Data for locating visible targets
● ● ● ● ●
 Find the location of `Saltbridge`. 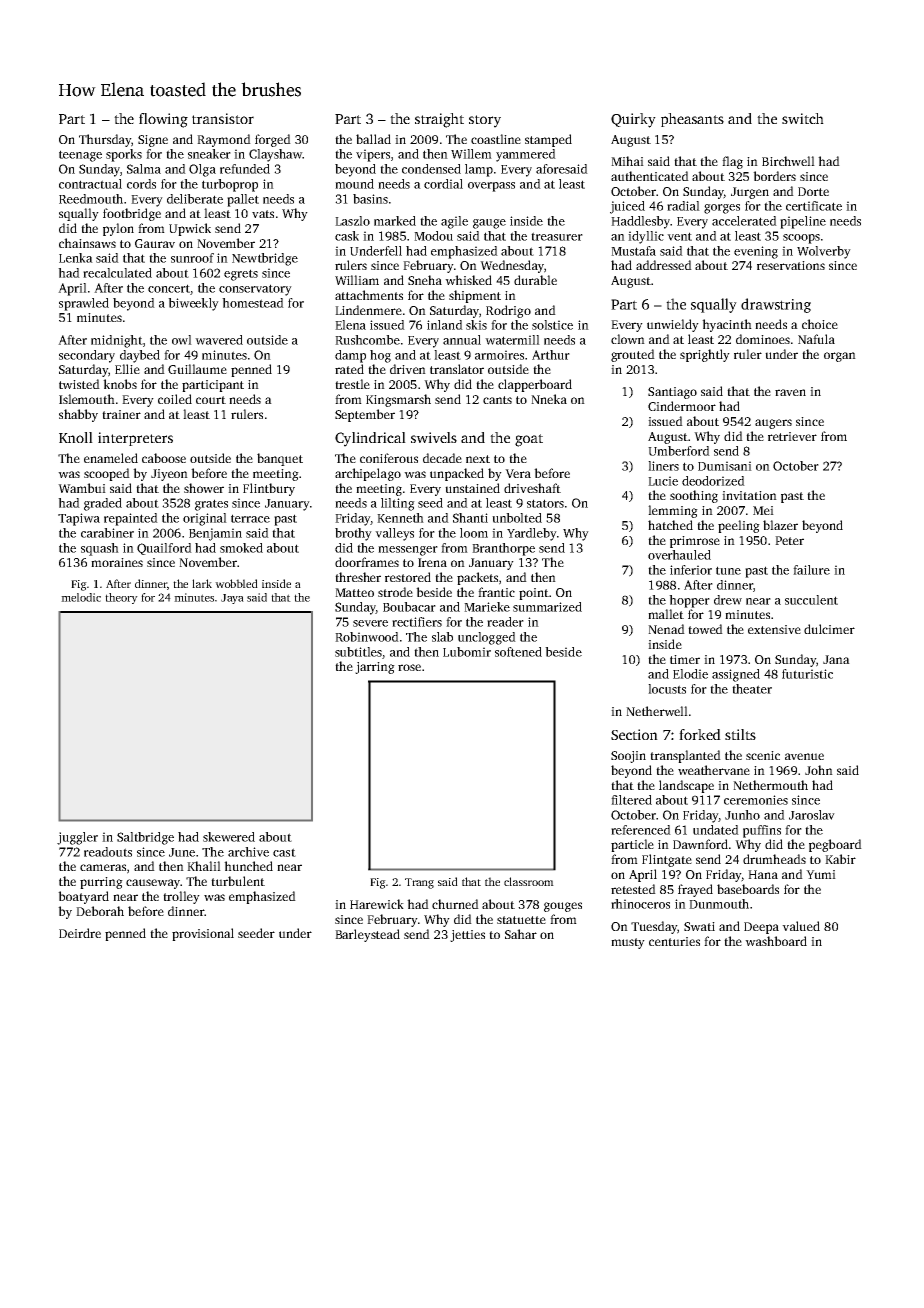

Saltbridge is located at coordinates (145, 838).
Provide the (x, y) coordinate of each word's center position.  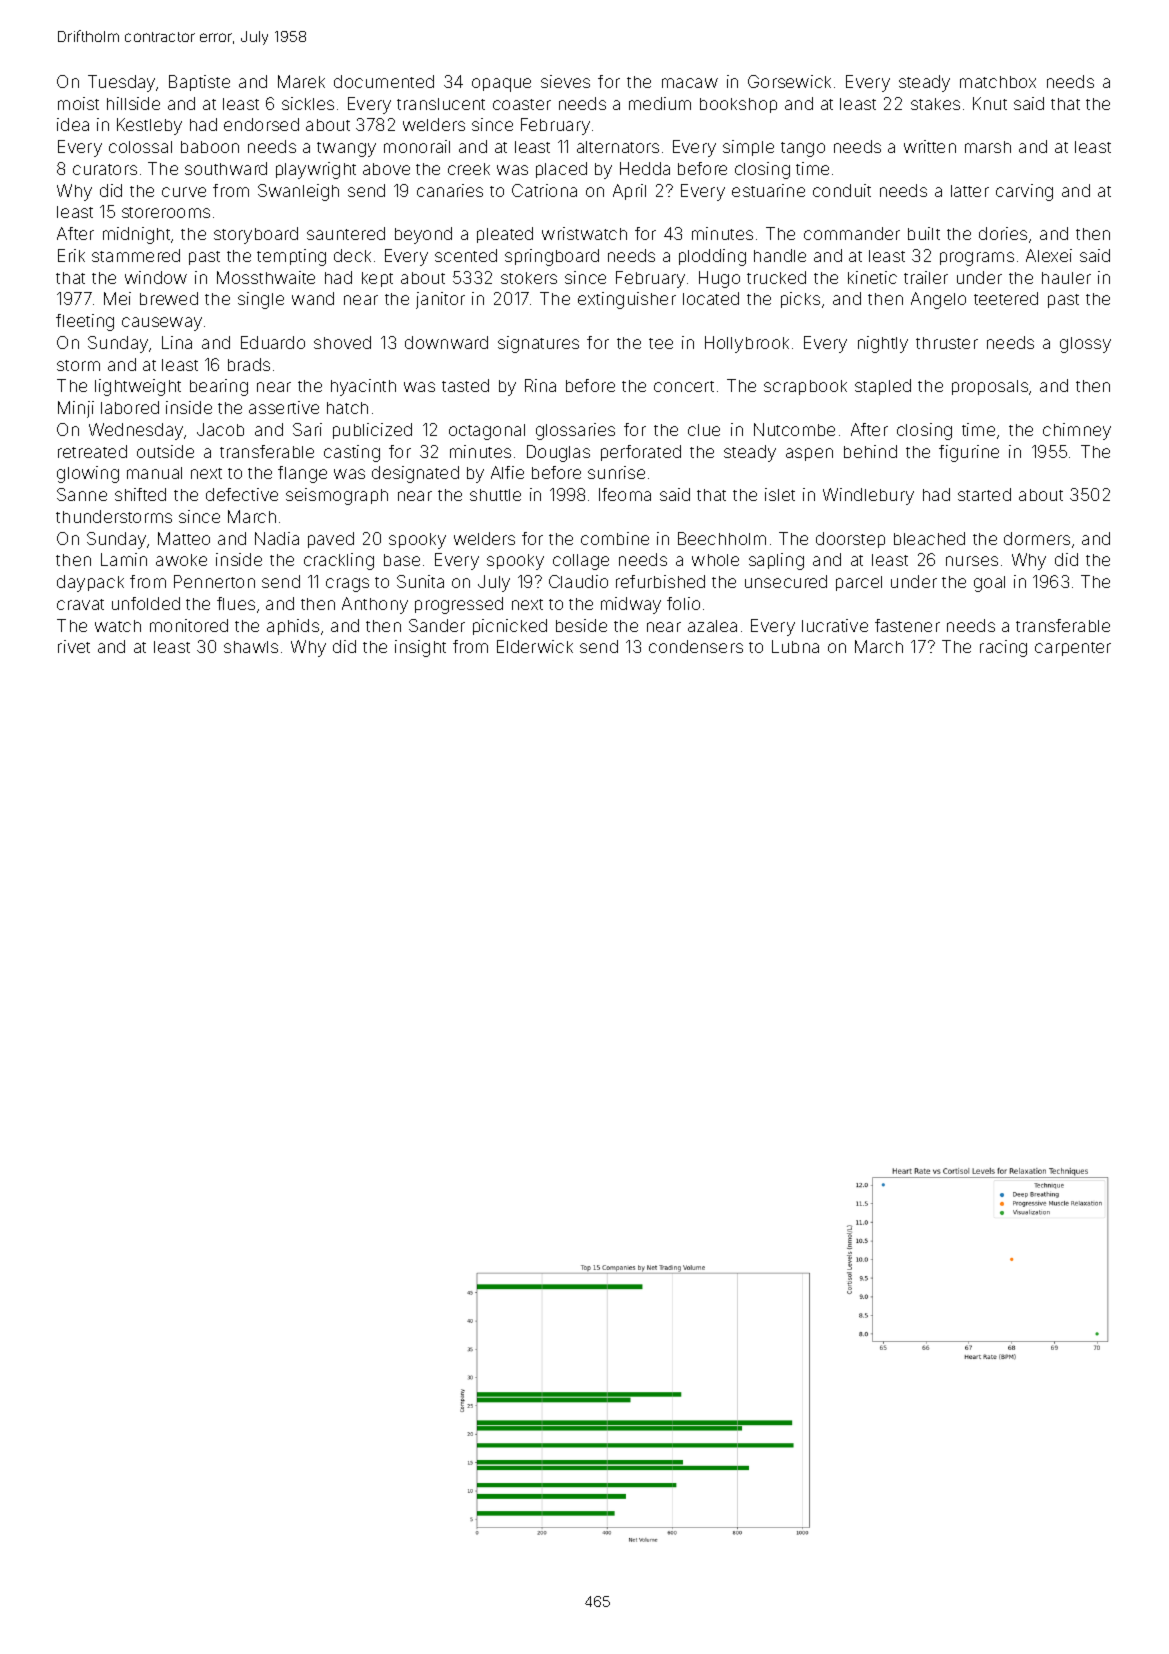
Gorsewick (789, 81)
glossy (1085, 345)
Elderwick (535, 646)
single (261, 300)
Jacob (220, 429)
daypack (90, 583)
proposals (990, 387)
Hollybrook (747, 344)
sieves (565, 81)
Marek (301, 81)
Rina (540, 385)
● ● ● ● ●
YOUR TASK: Turn every one of the rows above into a numbered list, skipping blank lines. Leave the pictures out.

THE ANSWER:
1.  Find the location of `Saltbridge`. 
2. Saltbridge is located at coordinates (145, 838).
3. Provide the (x, y) coordinate of each word's center position.  
4. Gorsewick (789, 81)
5. glossy (1085, 345)
6. Elderwick (535, 646)
7. single (261, 300)
8. Jacob (220, 429)
9. daypack (90, 583)
10. proposals (990, 387)
11. Hollybrook (747, 344)
12. sieves (565, 81)
13. Marek (301, 81)
14. Rina (540, 385)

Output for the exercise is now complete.